DATASET SECTION START

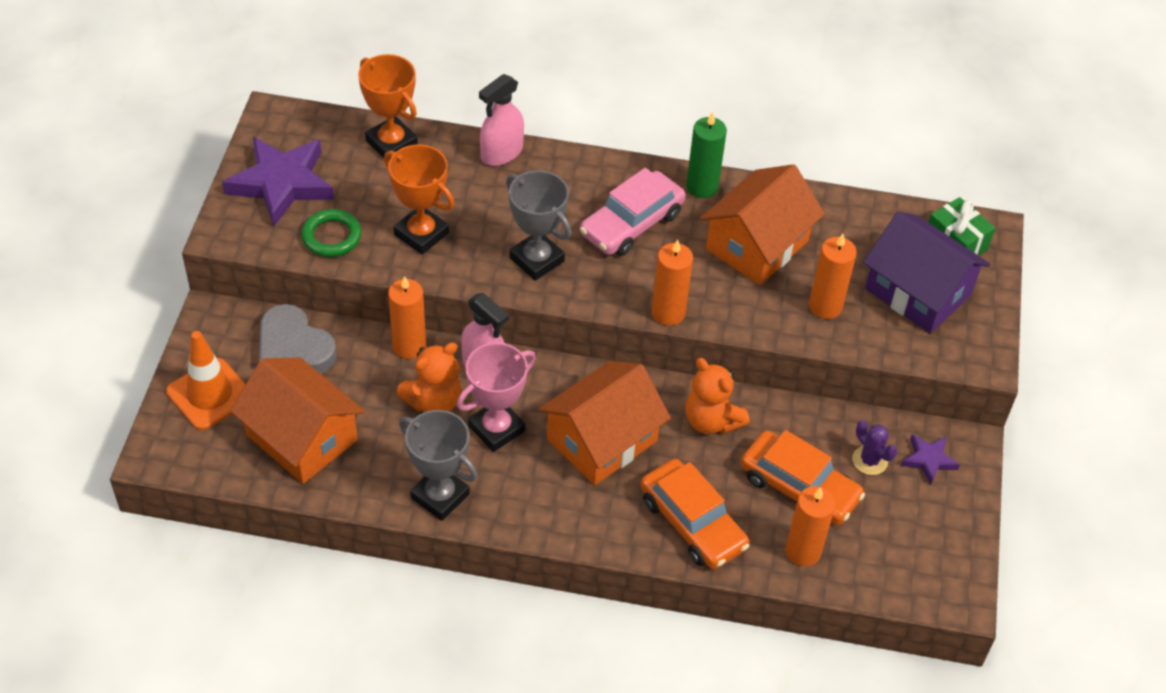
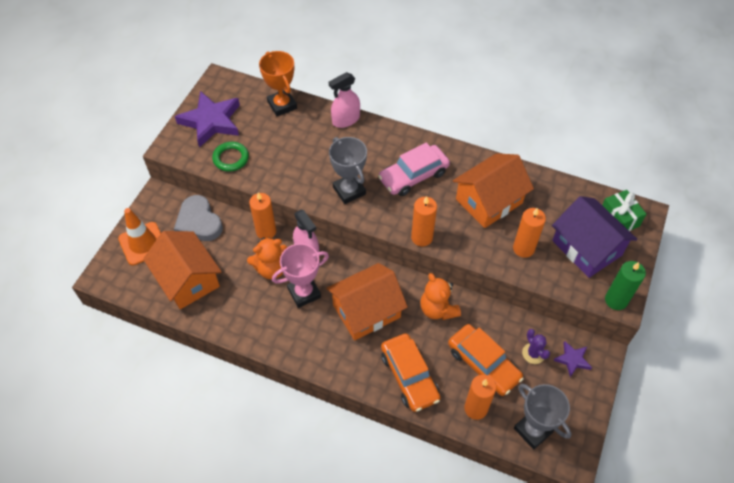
camera: 15 degrees right, 5 degrees up
(421, 234) = (284, 164): orange trophy -> none
(440, 496) = (258, 331): grey trophy -> grey trophy (533, 430)
(702, 187) = (463, 158): green candle -> green candle (616, 300)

DATASET SECTION END

## EXERCISE
Please report every line of the listing that contains the string "trophy".

## RESULT OF THE TASK
(421, 234) = (284, 164): orange trophy -> none
(440, 496) = (258, 331): grey trophy -> grey trophy (533, 430)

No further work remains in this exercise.